→ Records shown:
=====
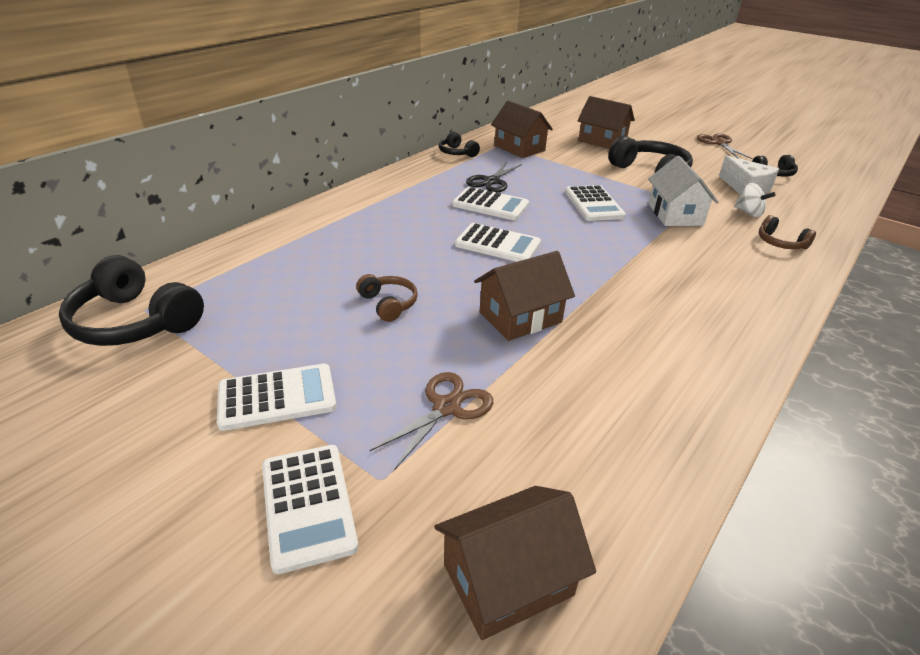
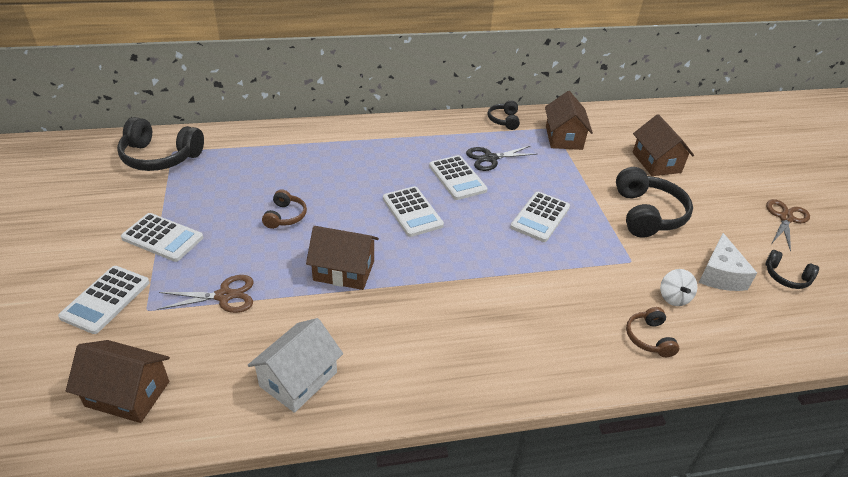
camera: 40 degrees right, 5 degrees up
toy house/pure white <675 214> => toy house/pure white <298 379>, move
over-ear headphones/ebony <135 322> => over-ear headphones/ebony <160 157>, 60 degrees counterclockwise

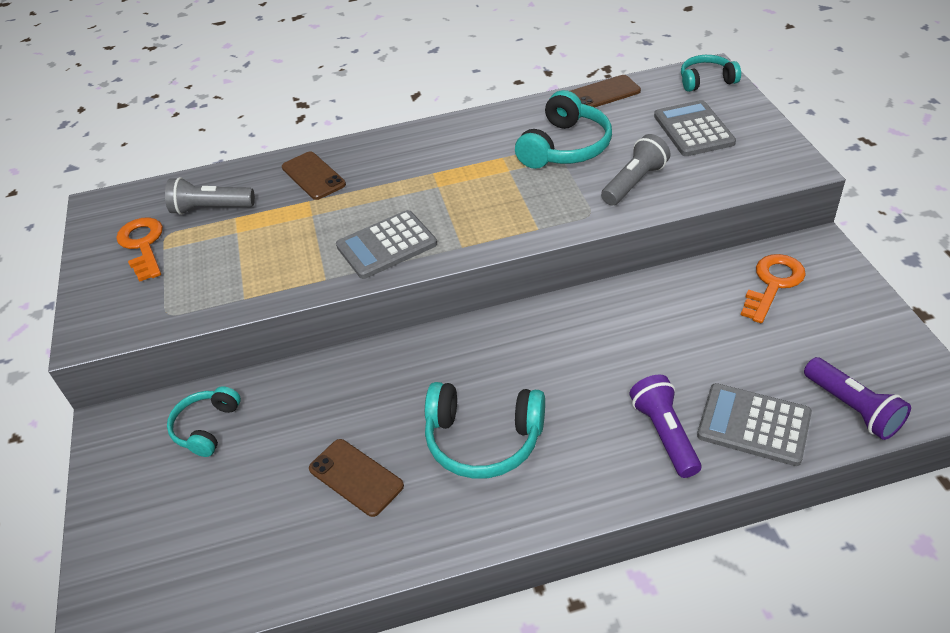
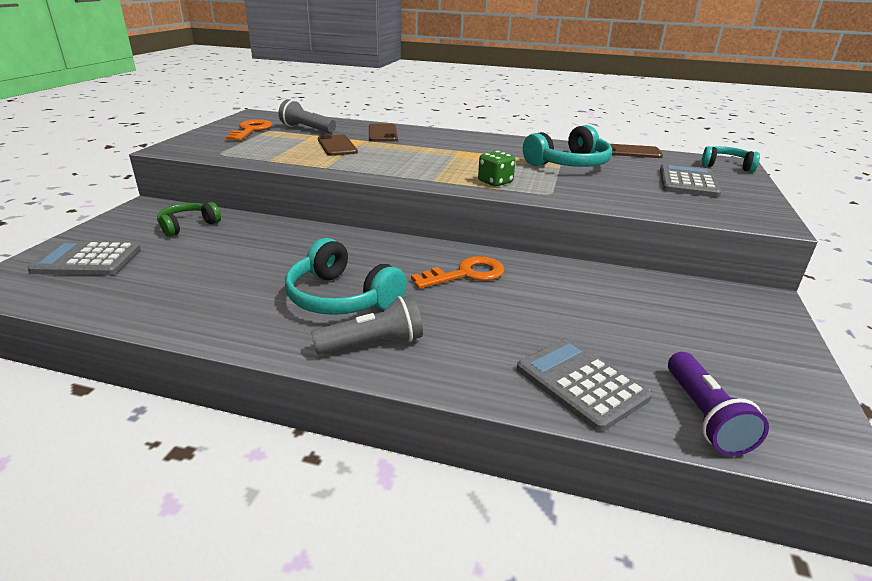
camera: 25 degrees right, 15 degrees down
torch/gray <634 182> => torch/gray <373 343>, move
pocket calculator/gray <386 245> => pocket calculator/gray <87 260>, move
door key/orange-coloured <773 284> => door key/orange-coloured <466 274>, move
torch/purple <664 434> => nothing
over-ear headphones/aqua <206 427> => over-ear headphones/leaf-green <188 225>
phone/brown <356 477> => phone/brown <337 146>, move
nothing => dice/leaf-green <495 182>

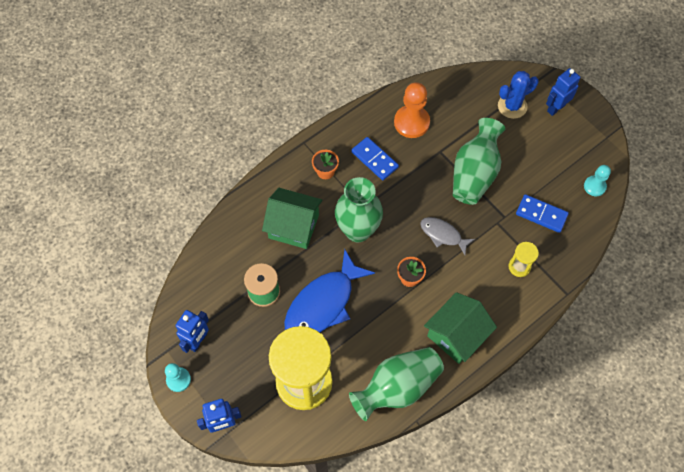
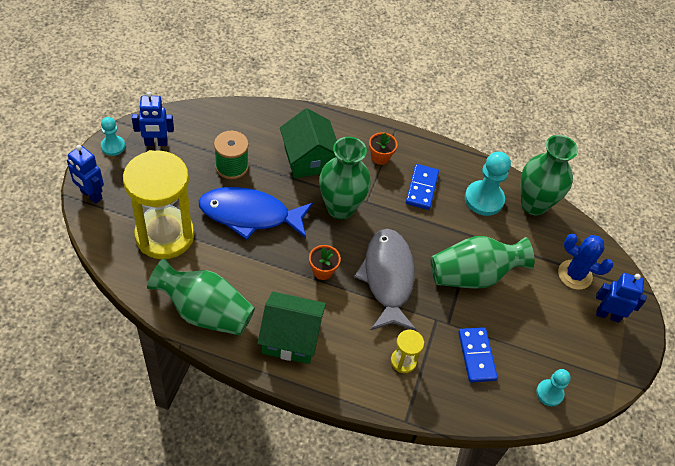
camera: 50 degrees right, 10 degrees down
game pawn/orange-coloured <411 122> => game pawn/aqua <484 199>
fish figure/gray <443 235> => fish figure/gray <387 278>, x1.85
nothing => tall vase/leaf-green <534 204>

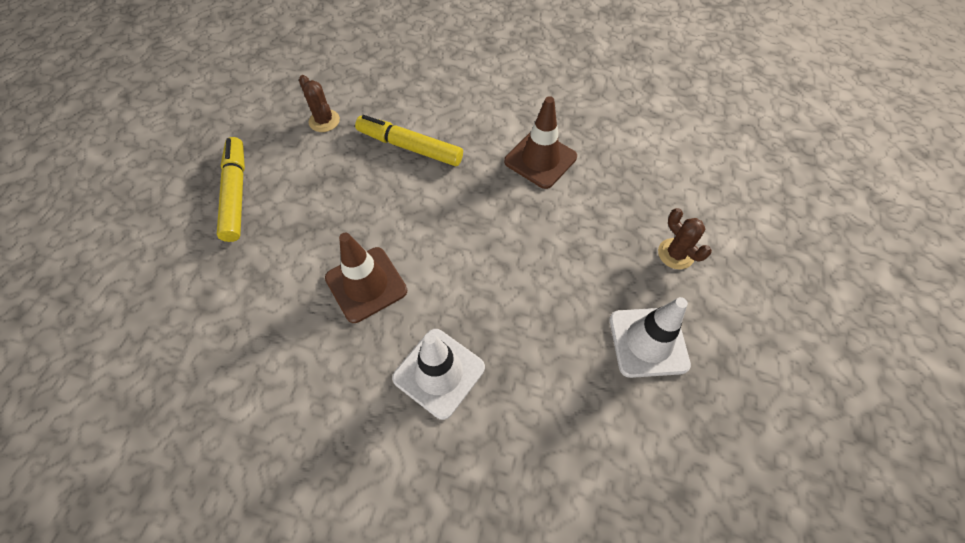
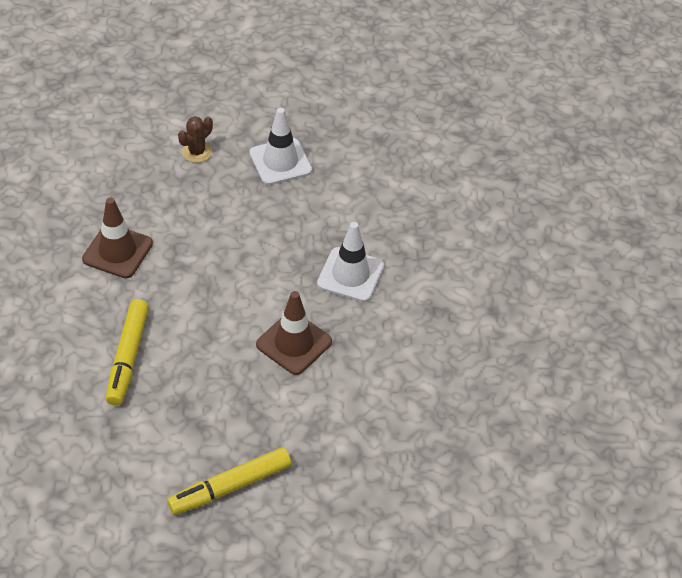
camera: 110 degrees left, 10 degrees down
prickly plant/brown <324 121> => nothing

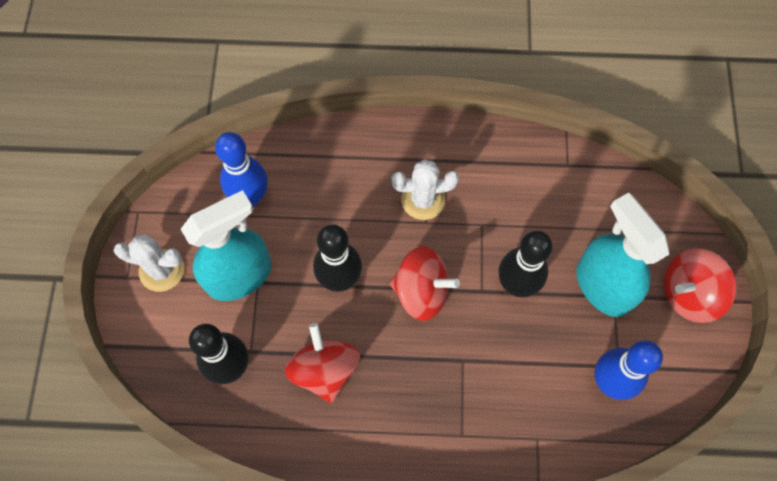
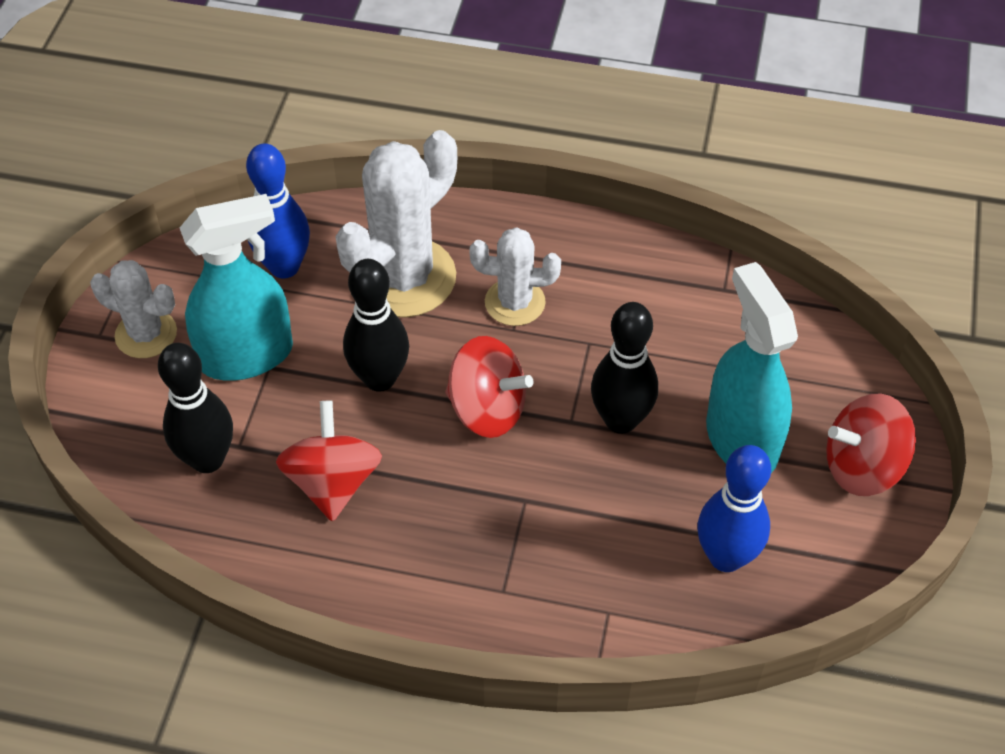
camera: 10 degrees right, 15 degrees down
nothing => prickly plant/pure white <404 277>

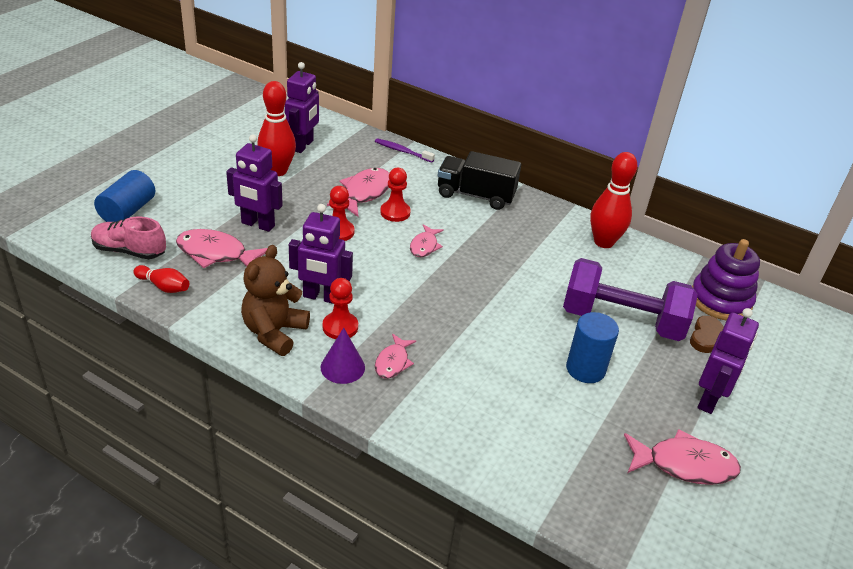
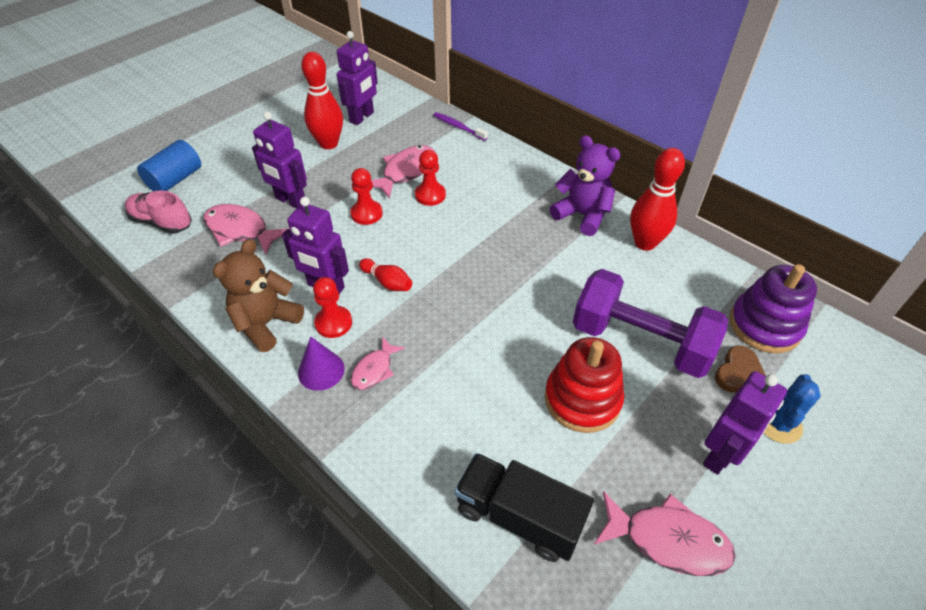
camera: 15 degrees right, 10 degrees up
toy truck/ebony <475 195> => toy truck/ebony <519 517>, move
fish figure/pink <424 246> => nothing
tenpin/scarlet <164 286> => tenpin/scarlet <387 282>, move
solid cylinder/cobalt <585 369> => stacking toy/scarlet <582 399>
nothing => stuffed bear/purple <582 215>
nothing => prickly plant/cobalt <779 424>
=====
→ What the task asks:
Find the line containing "nothing => prickly plant/pure white <404 277>", then extract it and every line after it to the end of the data above, exactly and nothing else, without pictures.

→ Solved exercise:
nothing => prickly plant/pure white <404 277>

camera: 15 degrees right, 10 degrees up
toy truck/ebony <475 195> => toy truck/ebony <519 517>, move
fish figure/pink <424 246> => nothing
tenpin/scarlet <164 286> => tenpin/scarlet <387 282>, move
solid cylinder/cobalt <585 369> => stacking toy/scarlet <582 399>
nothing => stuffed bear/purple <582 215>
nothing => prickly plant/cobalt <779 424>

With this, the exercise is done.